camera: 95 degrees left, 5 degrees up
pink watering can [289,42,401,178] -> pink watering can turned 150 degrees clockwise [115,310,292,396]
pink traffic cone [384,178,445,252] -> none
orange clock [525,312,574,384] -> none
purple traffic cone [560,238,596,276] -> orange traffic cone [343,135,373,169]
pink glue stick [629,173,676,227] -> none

····················

__WORK TO COMPLETE__
All of the material is to be written out exactly.

__RESPONSE TO THIS EXERCISE__
camera: 95 degrees left, 5 degrees up
pink watering can [289,42,401,178] -> pink watering can turned 150 degrees clockwise [115,310,292,396]
pink traffic cone [384,178,445,252] -> none
orange clock [525,312,574,384] -> none
purple traffic cone [560,238,596,276] -> orange traffic cone [343,135,373,169]
pink glue stick [629,173,676,227] -> none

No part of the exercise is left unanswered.